Assignment –
The listing below holds a line with "312 552 382>" and a line with "250 302 281>". Reproduce those two lines exactly, plus everything between them.

Excerpted records –
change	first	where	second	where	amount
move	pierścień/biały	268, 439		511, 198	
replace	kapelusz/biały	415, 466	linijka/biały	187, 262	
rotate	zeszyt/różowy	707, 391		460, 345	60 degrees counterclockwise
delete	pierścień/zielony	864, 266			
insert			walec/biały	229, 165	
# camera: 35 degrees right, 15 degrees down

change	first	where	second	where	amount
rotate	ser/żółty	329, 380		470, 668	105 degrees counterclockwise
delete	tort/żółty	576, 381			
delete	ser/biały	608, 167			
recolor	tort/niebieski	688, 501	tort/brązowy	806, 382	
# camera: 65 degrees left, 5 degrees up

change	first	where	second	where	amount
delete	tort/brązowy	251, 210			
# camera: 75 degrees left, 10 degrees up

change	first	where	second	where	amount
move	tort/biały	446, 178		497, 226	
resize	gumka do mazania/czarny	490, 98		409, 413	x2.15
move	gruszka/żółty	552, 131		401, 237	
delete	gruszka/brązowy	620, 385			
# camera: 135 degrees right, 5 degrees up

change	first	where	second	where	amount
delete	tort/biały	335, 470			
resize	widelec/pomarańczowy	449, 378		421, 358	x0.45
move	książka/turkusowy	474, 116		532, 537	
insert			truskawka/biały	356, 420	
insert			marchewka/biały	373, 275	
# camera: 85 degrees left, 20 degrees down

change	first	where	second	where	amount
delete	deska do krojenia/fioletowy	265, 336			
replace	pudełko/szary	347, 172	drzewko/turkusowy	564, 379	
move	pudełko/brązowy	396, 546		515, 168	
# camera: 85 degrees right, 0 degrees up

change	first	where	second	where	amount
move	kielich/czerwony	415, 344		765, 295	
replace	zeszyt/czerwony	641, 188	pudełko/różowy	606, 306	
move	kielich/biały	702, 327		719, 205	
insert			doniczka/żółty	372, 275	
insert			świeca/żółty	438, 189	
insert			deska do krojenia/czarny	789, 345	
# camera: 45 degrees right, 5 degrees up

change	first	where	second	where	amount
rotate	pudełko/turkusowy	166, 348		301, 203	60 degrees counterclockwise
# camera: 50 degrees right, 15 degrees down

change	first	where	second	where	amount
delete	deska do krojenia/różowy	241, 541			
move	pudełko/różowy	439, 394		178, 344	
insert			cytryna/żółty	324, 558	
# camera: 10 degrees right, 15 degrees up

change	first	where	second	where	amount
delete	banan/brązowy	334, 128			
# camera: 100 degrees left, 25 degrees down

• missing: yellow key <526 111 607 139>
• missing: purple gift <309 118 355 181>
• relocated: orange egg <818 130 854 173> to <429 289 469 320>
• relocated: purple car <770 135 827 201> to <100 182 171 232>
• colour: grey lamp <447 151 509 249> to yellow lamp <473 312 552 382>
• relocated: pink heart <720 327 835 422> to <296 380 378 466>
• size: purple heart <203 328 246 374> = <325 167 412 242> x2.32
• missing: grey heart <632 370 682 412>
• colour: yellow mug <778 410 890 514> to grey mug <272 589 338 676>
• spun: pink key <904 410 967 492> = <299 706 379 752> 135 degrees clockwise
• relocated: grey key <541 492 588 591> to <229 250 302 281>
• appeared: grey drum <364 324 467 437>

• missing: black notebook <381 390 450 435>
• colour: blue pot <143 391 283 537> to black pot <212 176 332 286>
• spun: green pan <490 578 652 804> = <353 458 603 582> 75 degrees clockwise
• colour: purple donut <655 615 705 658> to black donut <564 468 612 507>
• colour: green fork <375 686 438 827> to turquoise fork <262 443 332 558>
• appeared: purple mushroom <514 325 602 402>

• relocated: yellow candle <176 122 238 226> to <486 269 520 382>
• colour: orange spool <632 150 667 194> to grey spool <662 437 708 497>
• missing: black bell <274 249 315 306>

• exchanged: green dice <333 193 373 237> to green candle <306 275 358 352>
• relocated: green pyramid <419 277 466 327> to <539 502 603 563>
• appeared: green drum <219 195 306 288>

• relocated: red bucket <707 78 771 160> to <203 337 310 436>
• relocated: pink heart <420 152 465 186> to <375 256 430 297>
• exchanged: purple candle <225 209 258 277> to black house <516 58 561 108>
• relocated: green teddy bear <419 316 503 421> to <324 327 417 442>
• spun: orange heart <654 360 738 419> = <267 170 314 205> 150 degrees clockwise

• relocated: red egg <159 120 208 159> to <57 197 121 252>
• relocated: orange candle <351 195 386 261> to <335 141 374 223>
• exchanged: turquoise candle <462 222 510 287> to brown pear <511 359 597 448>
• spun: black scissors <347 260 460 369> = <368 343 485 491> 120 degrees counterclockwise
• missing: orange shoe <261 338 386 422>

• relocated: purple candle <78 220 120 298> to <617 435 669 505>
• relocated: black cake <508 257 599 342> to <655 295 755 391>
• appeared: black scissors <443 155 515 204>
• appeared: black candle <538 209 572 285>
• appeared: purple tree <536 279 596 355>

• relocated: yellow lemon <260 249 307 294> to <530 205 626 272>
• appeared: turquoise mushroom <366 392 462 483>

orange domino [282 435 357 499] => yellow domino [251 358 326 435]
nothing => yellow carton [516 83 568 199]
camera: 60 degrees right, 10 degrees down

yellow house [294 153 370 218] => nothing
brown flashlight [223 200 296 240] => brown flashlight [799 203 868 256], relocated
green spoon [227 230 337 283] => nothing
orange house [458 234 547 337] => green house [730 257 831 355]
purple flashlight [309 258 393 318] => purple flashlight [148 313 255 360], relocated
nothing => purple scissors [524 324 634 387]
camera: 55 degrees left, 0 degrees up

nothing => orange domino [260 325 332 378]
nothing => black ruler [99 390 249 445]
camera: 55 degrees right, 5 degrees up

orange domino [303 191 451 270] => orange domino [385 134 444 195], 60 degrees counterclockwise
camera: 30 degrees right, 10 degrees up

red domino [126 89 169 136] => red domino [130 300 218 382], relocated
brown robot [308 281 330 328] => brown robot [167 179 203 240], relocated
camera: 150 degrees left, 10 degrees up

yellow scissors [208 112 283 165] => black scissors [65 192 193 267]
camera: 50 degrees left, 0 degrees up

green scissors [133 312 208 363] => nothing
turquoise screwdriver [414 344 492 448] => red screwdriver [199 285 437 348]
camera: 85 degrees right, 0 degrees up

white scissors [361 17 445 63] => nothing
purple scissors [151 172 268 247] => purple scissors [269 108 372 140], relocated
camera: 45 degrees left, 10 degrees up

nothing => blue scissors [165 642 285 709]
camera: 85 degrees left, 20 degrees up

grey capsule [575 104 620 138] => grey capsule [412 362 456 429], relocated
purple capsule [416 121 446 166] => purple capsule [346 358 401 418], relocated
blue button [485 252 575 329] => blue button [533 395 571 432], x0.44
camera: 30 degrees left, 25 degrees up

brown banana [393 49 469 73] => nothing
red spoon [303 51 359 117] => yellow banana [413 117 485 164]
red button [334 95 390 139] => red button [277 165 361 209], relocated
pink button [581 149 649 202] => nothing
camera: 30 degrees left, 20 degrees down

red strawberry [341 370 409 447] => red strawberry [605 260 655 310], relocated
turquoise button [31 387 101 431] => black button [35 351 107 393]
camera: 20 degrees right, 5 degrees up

Solution for this task –
• colour: grey lamp <447 151 509 249> to yellow lamp <473 312 552 382>
• relocated: pink heart <720 327 835 422> to <296 380 378 466>
• size: purple heart <203 328 246 374> = <325 167 412 242> x2.32
• missing: grey heart <632 370 682 412>
• colour: yellow mug <778 410 890 514> to grey mug <272 589 338 676>
• spun: pink key <904 410 967 492> = <299 706 379 752> 135 degrees clockwise
• relocated: grey key <541 492 588 591> to <229 250 302 281>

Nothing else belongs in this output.